● **What the task requires**
Render the records below as a Markdown table with the columns No. and Line, giving each nonblank line its own numbered row.

● **Records provided**
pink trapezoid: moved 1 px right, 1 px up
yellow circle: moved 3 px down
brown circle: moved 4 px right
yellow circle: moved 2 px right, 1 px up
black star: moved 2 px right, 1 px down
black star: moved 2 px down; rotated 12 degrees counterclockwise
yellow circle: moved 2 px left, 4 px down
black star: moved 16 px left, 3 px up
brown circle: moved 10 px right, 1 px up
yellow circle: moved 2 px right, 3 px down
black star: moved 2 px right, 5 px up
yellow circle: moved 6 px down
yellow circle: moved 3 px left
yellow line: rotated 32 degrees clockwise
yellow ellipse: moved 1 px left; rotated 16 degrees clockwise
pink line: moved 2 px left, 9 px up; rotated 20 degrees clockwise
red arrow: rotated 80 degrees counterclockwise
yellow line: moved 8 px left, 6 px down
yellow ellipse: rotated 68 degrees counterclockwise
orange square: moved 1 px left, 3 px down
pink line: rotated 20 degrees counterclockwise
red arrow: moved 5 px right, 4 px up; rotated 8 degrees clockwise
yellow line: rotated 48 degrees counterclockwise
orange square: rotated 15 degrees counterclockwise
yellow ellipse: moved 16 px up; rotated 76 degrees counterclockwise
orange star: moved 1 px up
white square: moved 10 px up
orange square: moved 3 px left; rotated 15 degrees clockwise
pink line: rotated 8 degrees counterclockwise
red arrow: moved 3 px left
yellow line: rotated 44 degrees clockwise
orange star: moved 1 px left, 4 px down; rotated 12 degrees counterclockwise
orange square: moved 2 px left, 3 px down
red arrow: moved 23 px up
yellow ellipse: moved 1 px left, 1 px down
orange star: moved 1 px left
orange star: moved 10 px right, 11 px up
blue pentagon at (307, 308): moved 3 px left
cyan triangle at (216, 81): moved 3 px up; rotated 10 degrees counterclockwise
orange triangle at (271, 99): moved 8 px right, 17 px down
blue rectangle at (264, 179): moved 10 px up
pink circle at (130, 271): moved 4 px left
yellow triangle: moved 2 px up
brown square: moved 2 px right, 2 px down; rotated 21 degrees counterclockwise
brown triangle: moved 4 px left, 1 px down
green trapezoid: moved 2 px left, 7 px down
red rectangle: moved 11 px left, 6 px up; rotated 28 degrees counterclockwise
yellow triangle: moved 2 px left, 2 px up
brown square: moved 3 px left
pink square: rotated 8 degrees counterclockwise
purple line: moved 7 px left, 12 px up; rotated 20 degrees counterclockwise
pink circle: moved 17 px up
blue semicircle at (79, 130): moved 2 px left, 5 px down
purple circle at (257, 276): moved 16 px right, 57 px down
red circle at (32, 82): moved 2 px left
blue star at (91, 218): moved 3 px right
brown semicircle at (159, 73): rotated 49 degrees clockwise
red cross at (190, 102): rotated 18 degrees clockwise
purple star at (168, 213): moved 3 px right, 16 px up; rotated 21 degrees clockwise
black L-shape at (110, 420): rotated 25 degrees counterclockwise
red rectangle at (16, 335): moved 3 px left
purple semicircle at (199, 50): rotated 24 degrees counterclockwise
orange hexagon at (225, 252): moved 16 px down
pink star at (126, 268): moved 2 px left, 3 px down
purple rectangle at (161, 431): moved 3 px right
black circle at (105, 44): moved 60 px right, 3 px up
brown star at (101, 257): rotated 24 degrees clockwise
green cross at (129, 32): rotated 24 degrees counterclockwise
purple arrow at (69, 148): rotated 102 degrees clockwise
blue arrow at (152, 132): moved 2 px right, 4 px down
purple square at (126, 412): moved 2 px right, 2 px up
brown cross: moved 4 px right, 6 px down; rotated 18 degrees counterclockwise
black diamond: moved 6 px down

● **Output**
| No. | Line |
|---|---|
| 1 | pink trapezoid: moved 1 px right, 1 px up |
| 2 | yellow circle: moved 3 px down |
| 3 | brown circle: moved 4 px right |
| 4 | yellow circle: moved 2 px right, 1 px up |
| 5 | black star: moved 2 px right, 1 px down |
| 6 | black star: moved 2 px down; rotated 12 degrees counterclockwise |
| 7 | yellow circle: moved 2 px left, 4 px down |
| 8 | black star: moved 16 px left, 3 px up |
| 9 | brown circle: moved 10 px right, 1 px up |
| 10 | yellow circle: moved 2 px right, 3 px down |
| 11 | black star: moved 2 px right, 5 px up |
| 12 | yellow circle: moved 6 px down |
| 13 | yellow circle: moved 3 px left |
| 14 | yellow line: rotated 32 degrees clockwise |
| 15 | yellow ellipse: moved 1 px left; rotated 16 degrees clockwise |
| 16 | pink line: moved 2 px left, 9 px up; rotated 20 degrees clockwise |
| 17 | red arrow: rotated 80 degrees counterclockwise |
| 18 | yellow line: moved 8 px left, 6 px down |
| 19 | yellow ellipse: rotated 68 degrees counterclockwise |
| 20 | orange square: moved 1 px left, 3 px down |
| 21 | pink line: rotated 20 degrees counterclockwise |
| 22 | red arrow: moved 5 px right, 4 px up; rotated 8 degrees clockwise |
| 23 | yellow line: rotated 48 degrees counterclockwise |
| 24 | orange square: rotated 15 degrees counterclockwise |
| 25 | yellow ellipse: moved 16 px up; rotated 76 degrees counterclockwise |
| 26 | orange star: moved 1 px up |
| 27 | white square: moved 10 px up |
| 28 | orange square: moved 3 px left; rotated 15 degrees clockwise |
| 29 | pink line: rotated 8 degrees counterclockwise |
| 30 | red arrow: moved 3 px left |
| 31 | yellow line: rotated 44 degrees clockwise |
| 32 | orange star: moved 1 px left, 4 px down; rotated 12 degrees counterclockwise |
| 33 | orange square: moved 2 px left, 3 px down |
| 34 | red arrow: moved 23 px up |
| 35 | yellow ellipse: moved 1 px left, 1 px down |
| 36 | orange star: moved 1 px left |
| 37 | orange star: moved 10 px right, 11 px up |
| 38 | blue pentagon at (307, 308): moved 3 px left |
| 39 | cyan triangle at (216, 81): moved 3 px up; rotated 10 degrees counterclockwise |
| 40 | orange triangle at (271, 99): moved 8 px right, 17 px down |
| 41 | blue rectangle at (264, 179): moved 10 px up |
| 42 | pink circle at (130, 271): moved 4 px left |
| 43 | yellow triangle: moved 2 px up |
| 44 | brown square: moved 2 px right, 2 px down; rotated 21 degrees counterclockwise |
| 45 | brown triangle: moved 4 px left, 1 px down |
| 46 | green trapezoid: moved 2 px left, 7 px down |
| 47 | red rectangle: moved 11 px left, 6 px up; rotated 28 degrees counterclockwise |
| 48 | yellow triangle: moved 2 px left, 2 px up |
| 49 | brown square: moved 3 px left |
| 50 | pink square: rotated 8 degrees counterclockwise |
| 51 | purple line: moved 7 px left, 12 px up; rotated 20 degrees counterclockwise |
| 52 | pink circle: moved 17 px up |
| 53 | blue semicircle at (79, 130): moved 2 px left, 5 px down |
| 54 | purple circle at (257, 276): moved 16 px right, 57 px down |
| 55 | red circle at (32, 82): moved 2 px left |
| 56 | blue star at (91, 218): moved 3 px right |
| 57 | brown semicircle at (159, 73): rotated 49 degrees clockwise |
| 58 | red cross at (190, 102): rotated 18 degrees clockwise |
| 59 | purple star at (168, 213): moved 3 px right, 16 px up; rotated 21 degrees clockwise |
| 60 | black L-shape at (110, 420): rotated 25 degrees counterclockwise |
| 61 | red rectangle at (16, 335): moved 3 px left |
| 62 | purple semicircle at (199, 50): rotated 24 degrees counterclockwise |
| 63 | orange hexagon at (225, 252): moved 16 px down |
| 64 | pink star at (126, 268): moved 2 px left, 3 px down |
| 65 | purple rectangle at (161, 431): moved 3 px right |
| 66 | black circle at (105, 44): moved 60 px right, 3 px up |
| 67 | brown star at (101, 257): rotated 24 degrees clockwise |
| 68 | green cross at (129, 32): rotated 24 degrees counterclockwise |
| 69 | purple arrow at (69, 148): rotated 102 degrees clockwise |
| 70 | blue arrow at (152, 132): moved 2 px right, 4 px down |
| 71 | purple square at (126, 412): moved 2 px right, 2 px up |
| 72 | brown cross: moved 4 px right, 6 px down; rotated 18 degrees counterclockwise |
| 73 | black diamond: moved 6 px down |